* [Task directions]: Please set out the rows below as a numbered list, skipping any blank lines and leaving the pictures out.

Records of interface elements:
· · · · · · ·
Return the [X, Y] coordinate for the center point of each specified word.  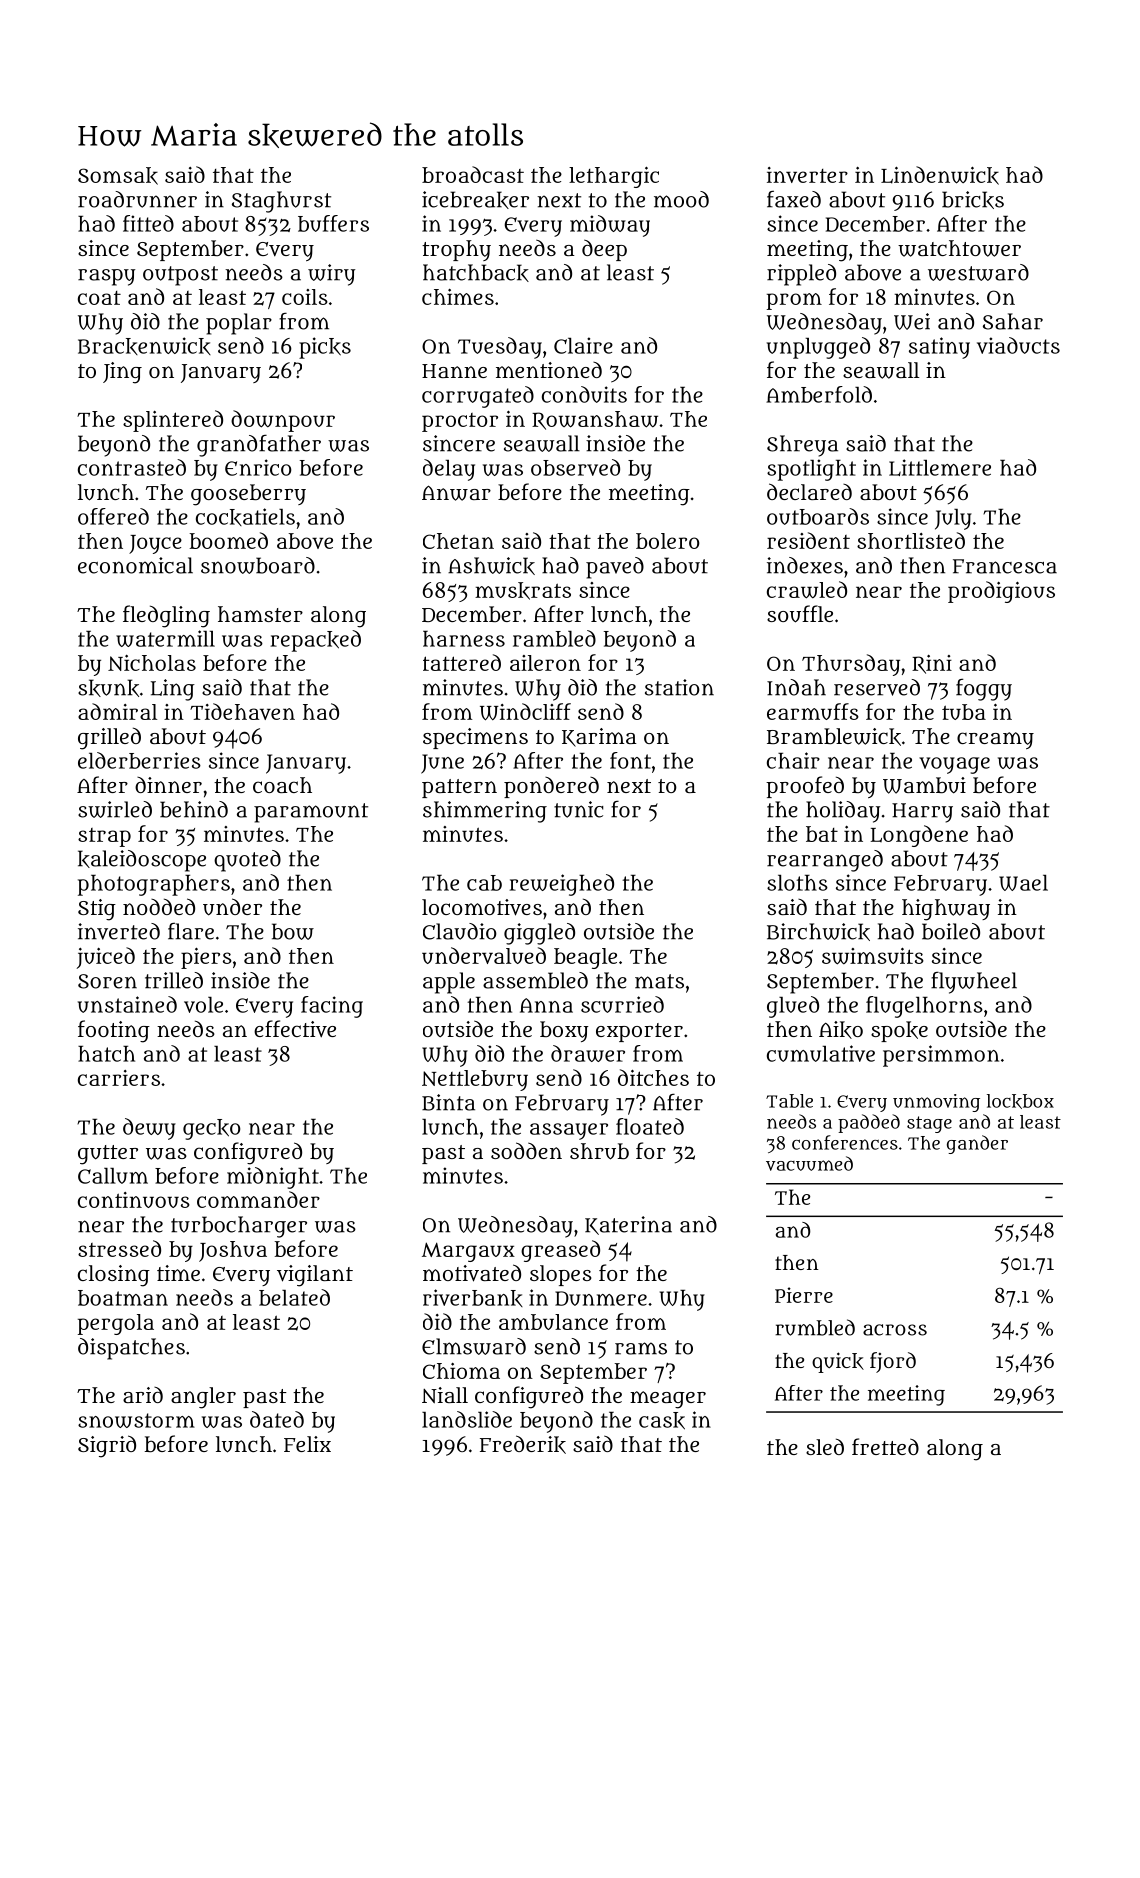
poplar [239, 324]
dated [277, 1419]
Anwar [456, 493]
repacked [316, 641]
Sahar [1013, 321]
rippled [801, 275]
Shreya [802, 446]
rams [641, 1348]
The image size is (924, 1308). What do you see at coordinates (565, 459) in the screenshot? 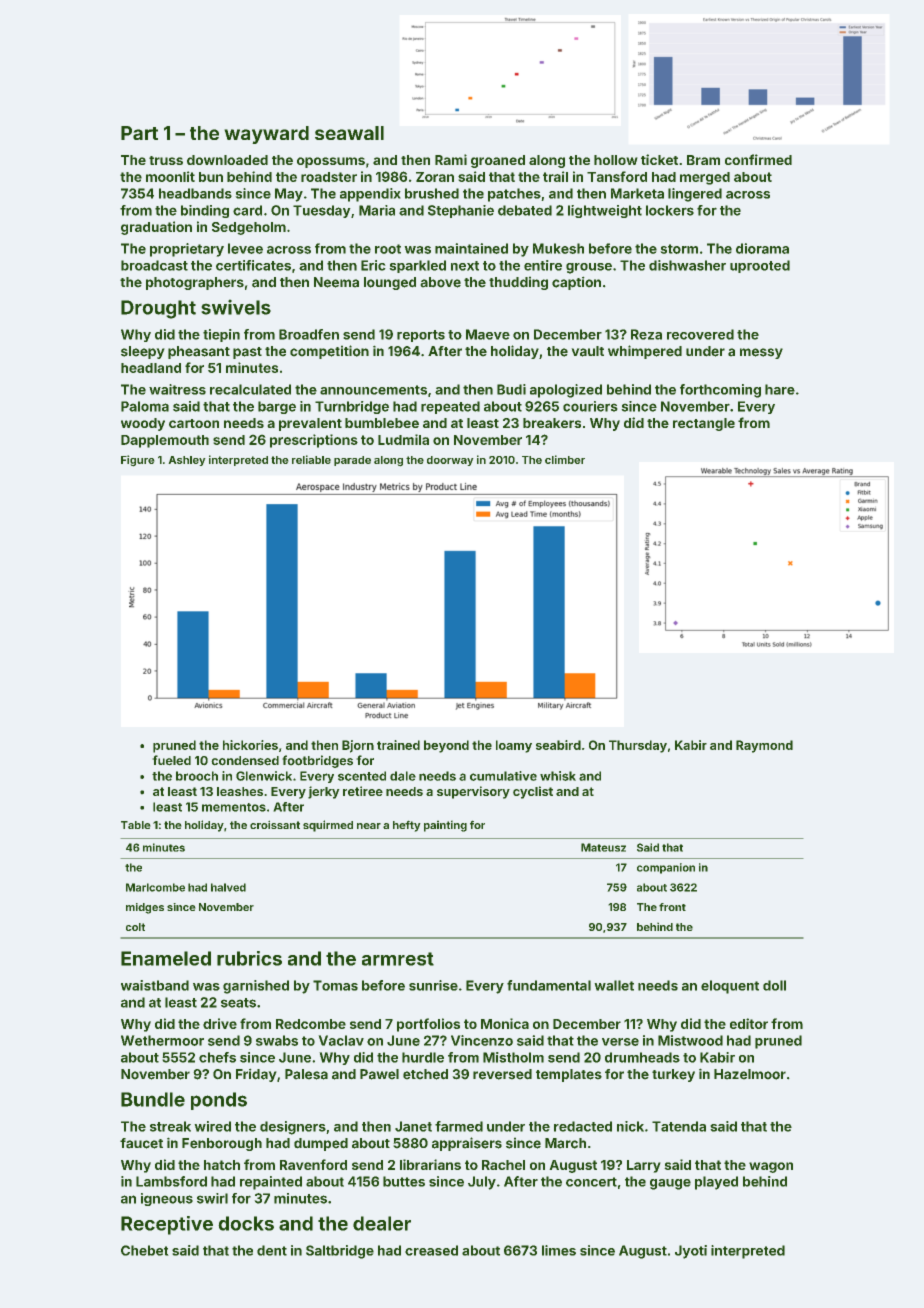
· · · · · · ·
* [Written reply]:
1. Return the [X, Y] coordinate for the center point of each specified word.  
2. poplar [239, 324]
3. dated [277, 1419]
4. Anwar [456, 493]
5. repacked [316, 641]
6. Sahar [1013, 321]
7. rippled [801, 275]
8. Shreya [802, 446]
9. rams [641, 1348]
10. The image size is (924, 1308). What do you see at coordinates (565, 459) in the screenshot? 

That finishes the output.